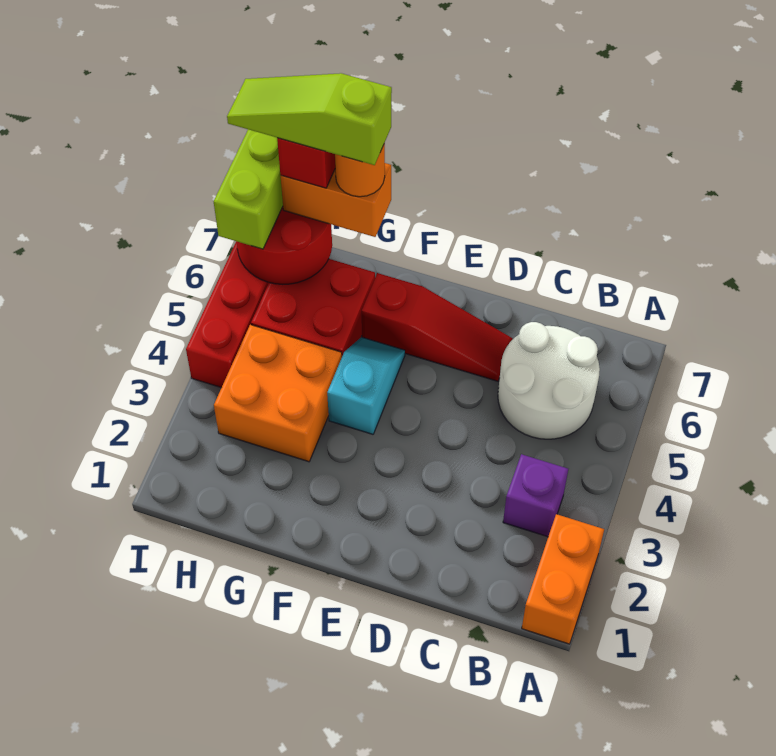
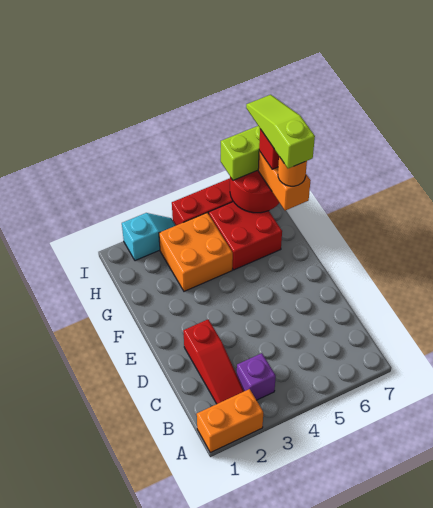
white round brick B5:C6 level 1 -> none
red slope D6:F6 level 1 top F -> red slope B2:D2 level 1 top D
cyan slope F4:F5 level 1 top 4 -> cyan slope I2:I3 level 1 top 2

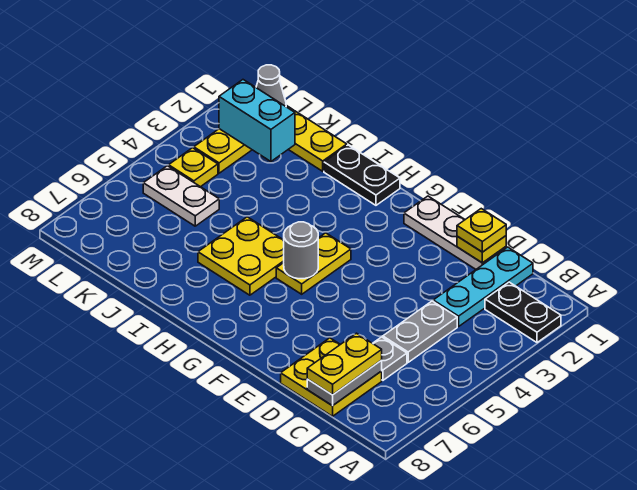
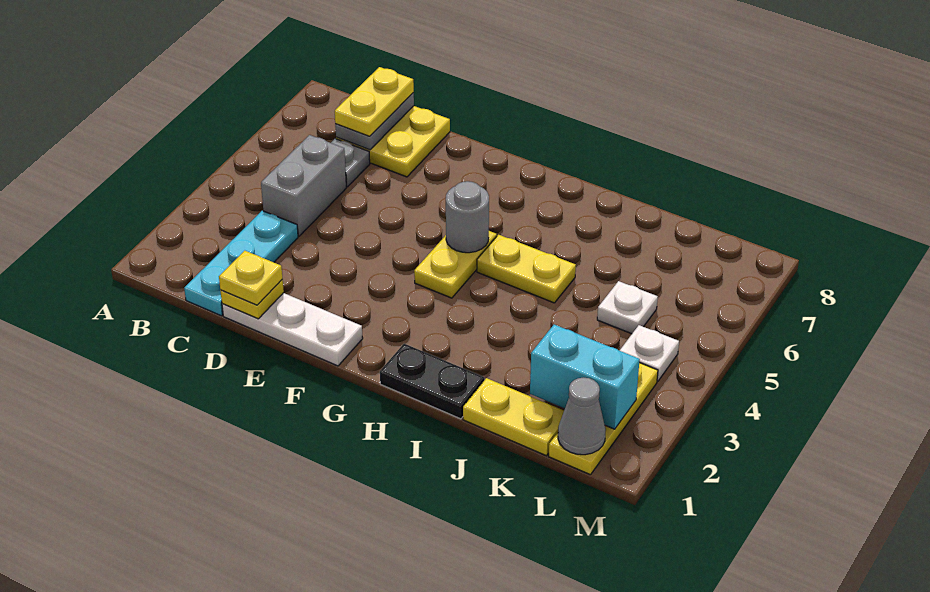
black plate A2:B2 level 1 -> none
grey plate C4:C5 level 1 -> grey brick C4:C5 level 1
yellow plate H5:I6 level 1 -> yellow plate H5:I5 level 1
white plate K5:L5 level 1 -> white plate K5 level 1
yellow plate L4 level 1 -> white plate L4 level 1

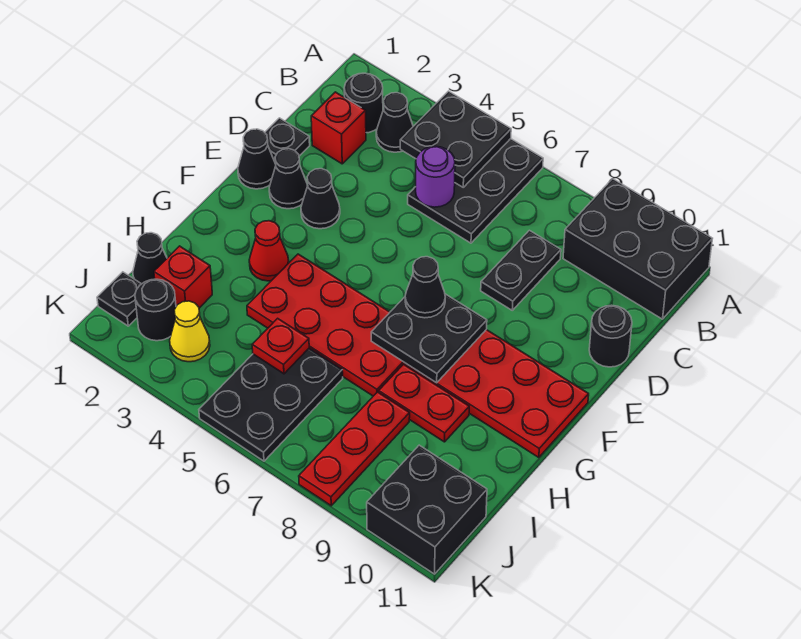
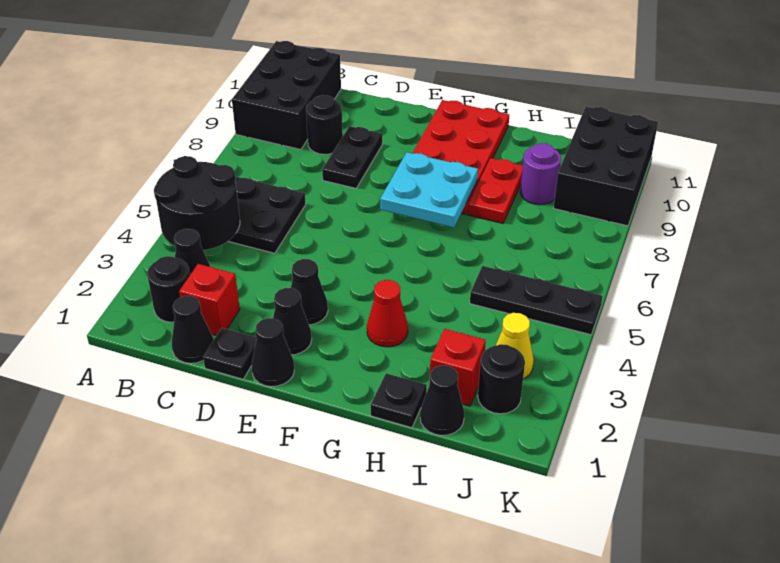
black plate A4:B5 level 2 -> black round brick A4:B5 level 2
purple round brick C5 level 2 -> purple round brick I9 level 1
black plate C8:D8 level 1 -> black plate D8:D9 level 1
black round brick D11 level 1 -> black round brick C9 level 1
black plate F7:G8 level 2 -> cyan plate F7:G8 level 2
black cone F7 level 3 -> black cone C1 level 1
red plate G4:H7 level 1 -> none
black plate I5:K6 level 1 -> black plate I5:K5 level 1
red plate I5 level 2 -> none
red plate I8:K8 level 1 -> none
black plate J1 level 1 -> black plate H1 level 1
black brick J10:K11 level 1 -> black brick J9:K11 level 1

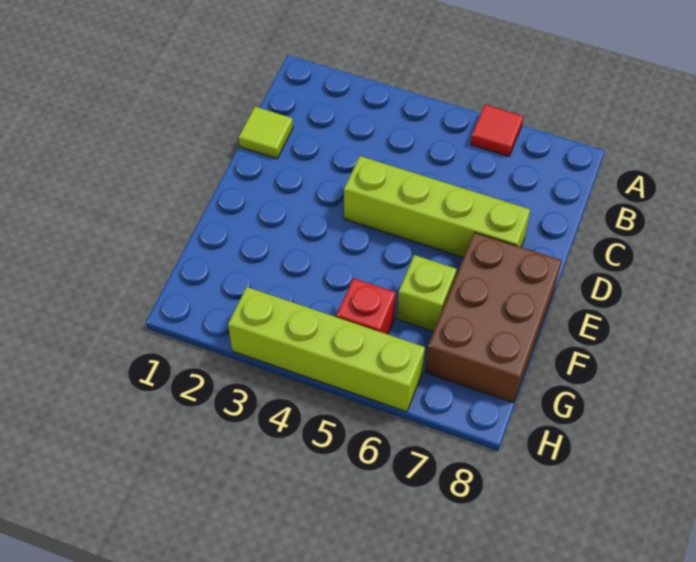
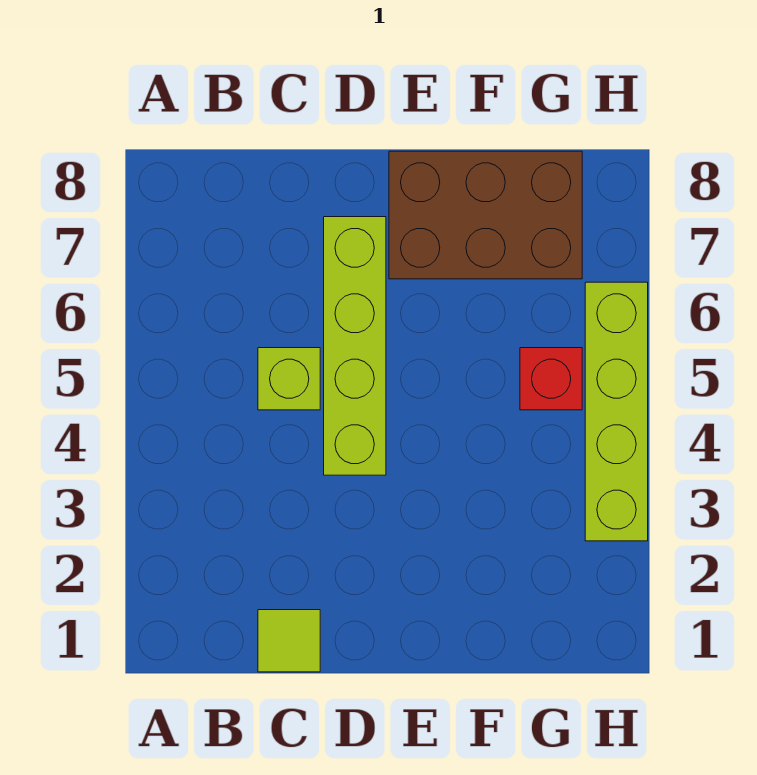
red tile A6 level 1 -> none
lime brick F6 level 1 -> lime brick C5 level 1

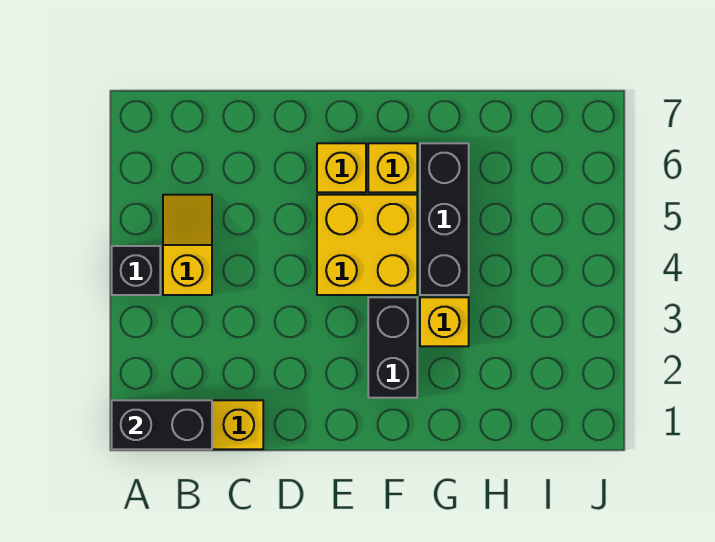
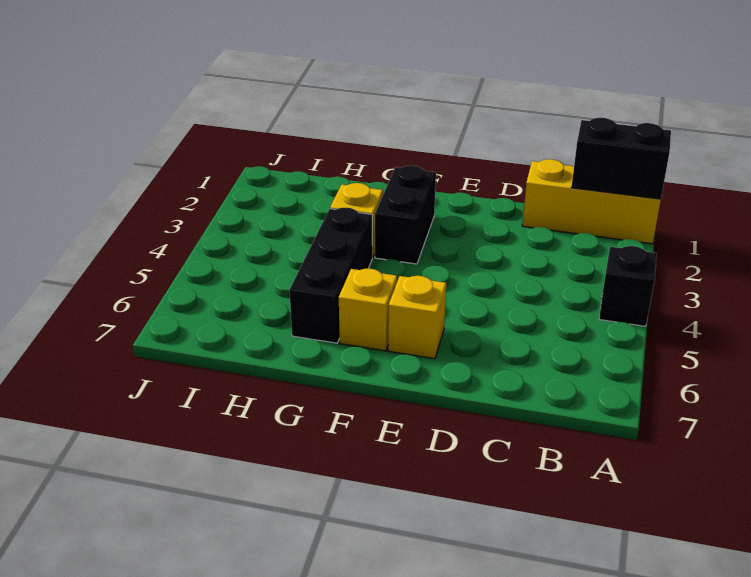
yellow slope B4:B5 level 1 top 4 -> none
yellow brick E4:F5 level 1 -> none

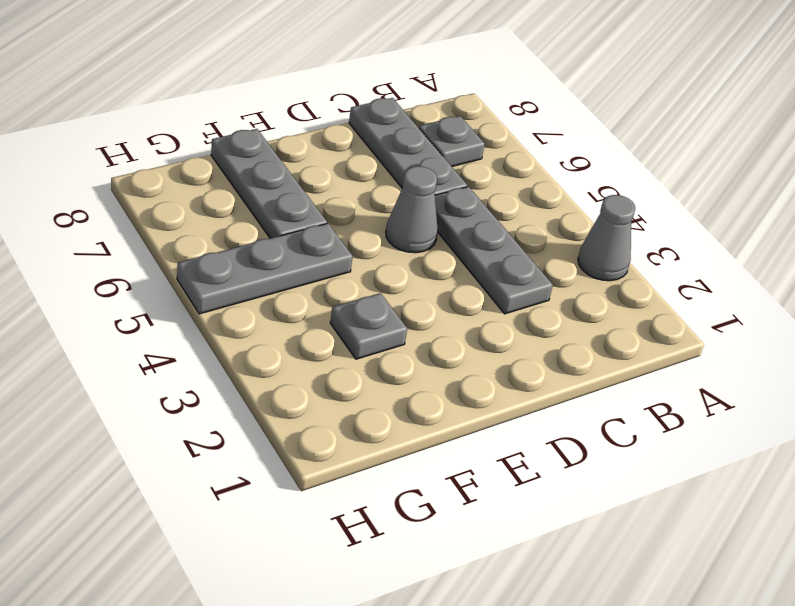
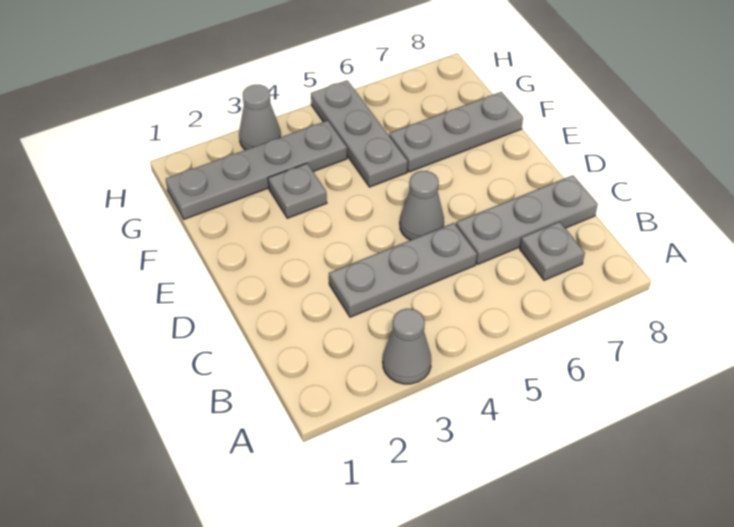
none -> grey plate G1:G4 level 1
none -> grey cone H3 level 1

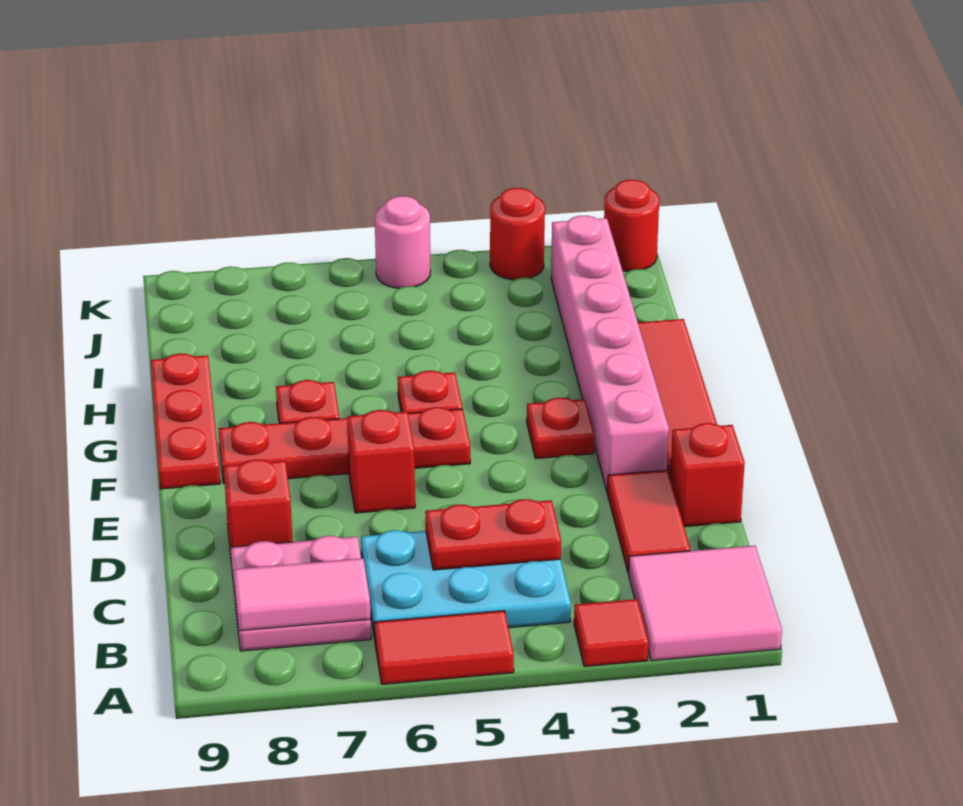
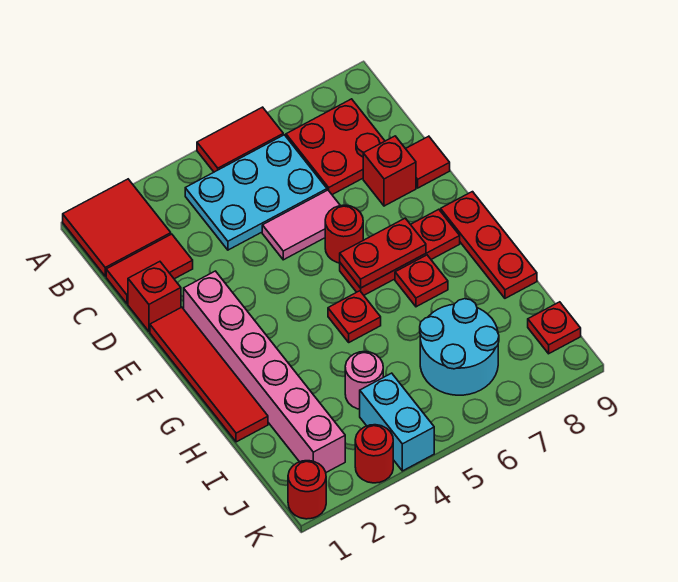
pink tile A1:B2 level 1 -> red tile A1:B2 level 1
red tile A3 level 1 -> red tile D9 level 1
pink plate B7:C8 level 1 -> red plate B7:C8 level 1
pink tile B7:B8 level 2 -> pink tile D5:D6 level 1
red tile C2:D2 level 1 -> red tile C1:C2 level 1
red plate C4:C5 level 2 -> red plate F6:F7 level 2
red brick E6 level 1 -> red round brick E6 level 1
red plate F3 level 1 -> red plate J9 level 1
red plate F5:F8 level 1 -> red plate F6:F8 level 1
none -> cyan round brick I6:J7 level 1
none -> cyan brick J4:K4 level 1
pink round brick K5 level 1 -> pink round brick I4 level 1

━━━━━━━━━━━━━━━━━━━━━━━━━━━━━━

Repeat only the lines from the one holding "yellow brick E4:F5 level 1 -> none" through the last line of the data, inclusive. Keep the pictures out.

yellow brick E4:F5 level 1 -> none

none -> grey plate G1:G4 level 1
none -> grey cone H3 level 1

pink tile A1:B2 level 1 -> red tile A1:B2 level 1
red tile A3 level 1 -> red tile D9 level 1
pink plate B7:C8 level 1 -> red plate B7:C8 level 1
pink tile B7:B8 level 2 -> pink tile D5:D6 level 1
red tile C2:D2 level 1 -> red tile C1:C2 level 1
red plate C4:C5 level 2 -> red plate F6:F7 level 2
red brick E6 level 1 -> red round brick E6 level 1
red plate F3 level 1 -> red plate J9 level 1
red plate F5:F8 level 1 -> red plate F6:F8 level 1
none -> cyan round brick I6:J7 level 1
none -> cyan brick J4:K4 level 1
pink round brick K5 level 1 -> pink round brick I4 level 1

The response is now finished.